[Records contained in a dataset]

════

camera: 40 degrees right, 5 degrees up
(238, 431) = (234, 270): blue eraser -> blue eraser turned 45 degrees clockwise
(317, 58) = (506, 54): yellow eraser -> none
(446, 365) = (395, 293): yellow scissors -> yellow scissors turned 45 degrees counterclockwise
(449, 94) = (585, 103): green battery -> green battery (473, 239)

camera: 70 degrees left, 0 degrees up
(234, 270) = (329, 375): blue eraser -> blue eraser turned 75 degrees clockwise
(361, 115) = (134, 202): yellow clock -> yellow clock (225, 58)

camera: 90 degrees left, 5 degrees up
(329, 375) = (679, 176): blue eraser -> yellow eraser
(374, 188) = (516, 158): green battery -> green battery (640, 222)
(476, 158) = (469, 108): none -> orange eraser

════

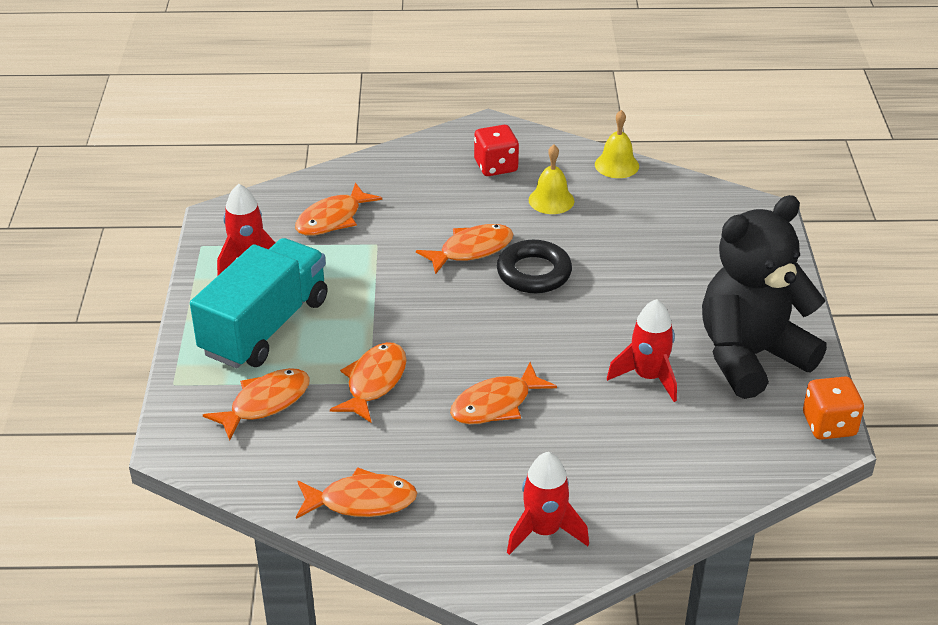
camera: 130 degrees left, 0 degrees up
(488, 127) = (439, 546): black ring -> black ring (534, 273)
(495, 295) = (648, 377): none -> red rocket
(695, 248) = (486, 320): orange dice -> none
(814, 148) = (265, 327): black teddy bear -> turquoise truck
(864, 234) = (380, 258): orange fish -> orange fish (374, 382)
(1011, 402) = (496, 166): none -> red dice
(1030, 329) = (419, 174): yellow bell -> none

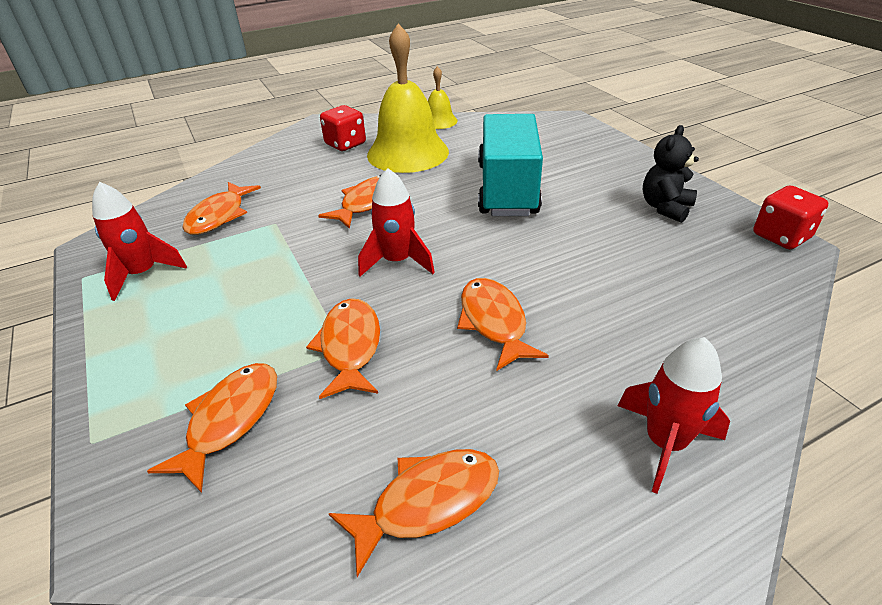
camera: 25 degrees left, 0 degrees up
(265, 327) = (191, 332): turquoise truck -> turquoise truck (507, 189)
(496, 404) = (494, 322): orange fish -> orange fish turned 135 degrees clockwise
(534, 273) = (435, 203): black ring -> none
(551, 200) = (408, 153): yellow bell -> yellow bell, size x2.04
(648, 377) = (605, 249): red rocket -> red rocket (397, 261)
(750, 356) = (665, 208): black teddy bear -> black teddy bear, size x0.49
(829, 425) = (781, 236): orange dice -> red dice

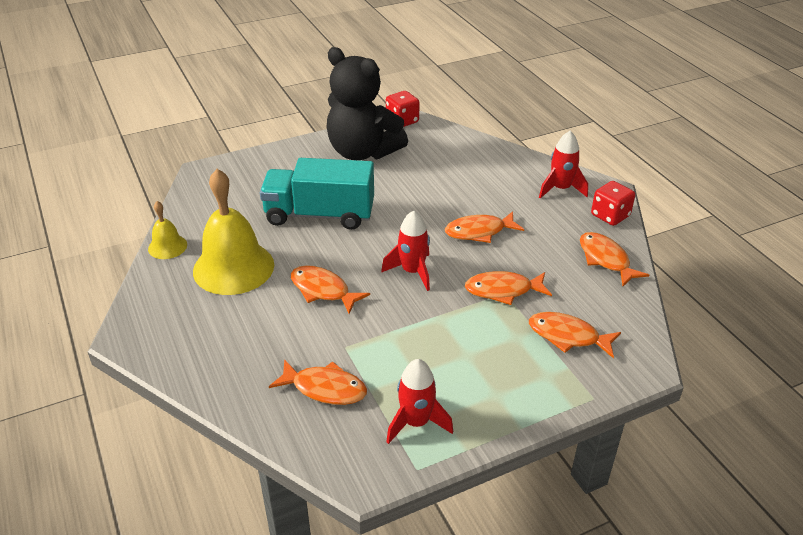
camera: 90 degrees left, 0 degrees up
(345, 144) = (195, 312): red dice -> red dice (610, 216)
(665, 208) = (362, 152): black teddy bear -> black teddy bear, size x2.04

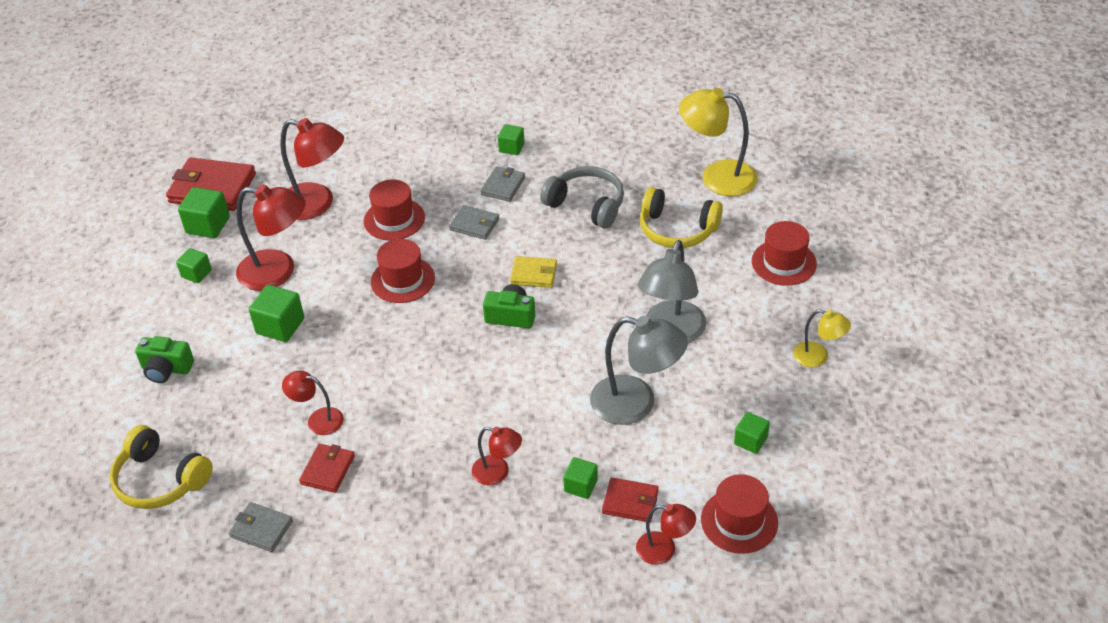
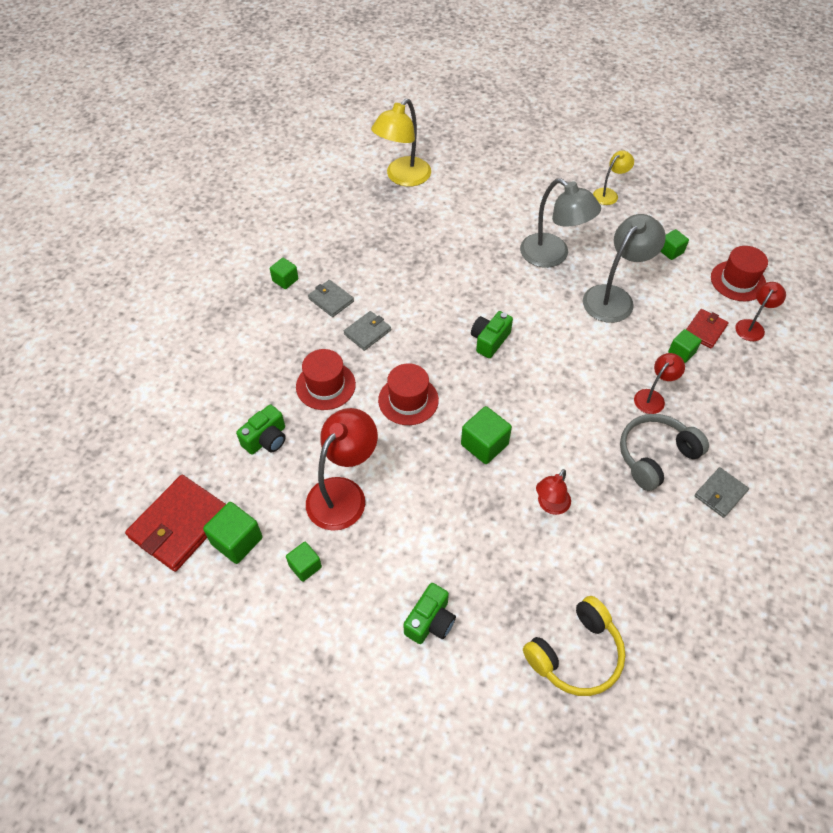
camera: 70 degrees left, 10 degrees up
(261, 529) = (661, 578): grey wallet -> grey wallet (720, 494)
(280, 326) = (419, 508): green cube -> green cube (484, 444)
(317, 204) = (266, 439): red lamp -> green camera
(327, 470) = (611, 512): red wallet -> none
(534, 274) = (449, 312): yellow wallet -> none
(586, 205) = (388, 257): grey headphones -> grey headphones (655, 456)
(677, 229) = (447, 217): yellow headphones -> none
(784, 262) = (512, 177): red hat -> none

════

◆ Brief:
The required answer is the exact run of lines above starting at the line with "camera: 40 degrees right, 5 degrees up" and ending at the line with "(374, 188) = (516, 158): green", with both ends present.

◆ Completed exercise:
camera: 40 degrees right, 5 degrees up
(238, 431) = (234, 270): blue eraser -> blue eraser turned 45 degrees clockwise
(317, 58) = (506, 54): yellow eraser -> none
(446, 365) = (395, 293): yellow scissors -> yellow scissors turned 45 degrees counterclockwise
(449, 94) = (585, 103): green battery -> green battery (473, 239)

camera: 70 degrees left, 0 degrees up
(234, 270) = (329, 375): blue eraser -> blue eraser turned 75 degrees clockwise
(361, 115) = (134, 202): yellow clock -> yellow clock (225, 58)

camera: 90 degrees left, 5 degrees up
(329, 375) = (679, 176): blue eraser -> yellow eraser
(374, 188) = (516, 158): green battery -> green battery (640, 222)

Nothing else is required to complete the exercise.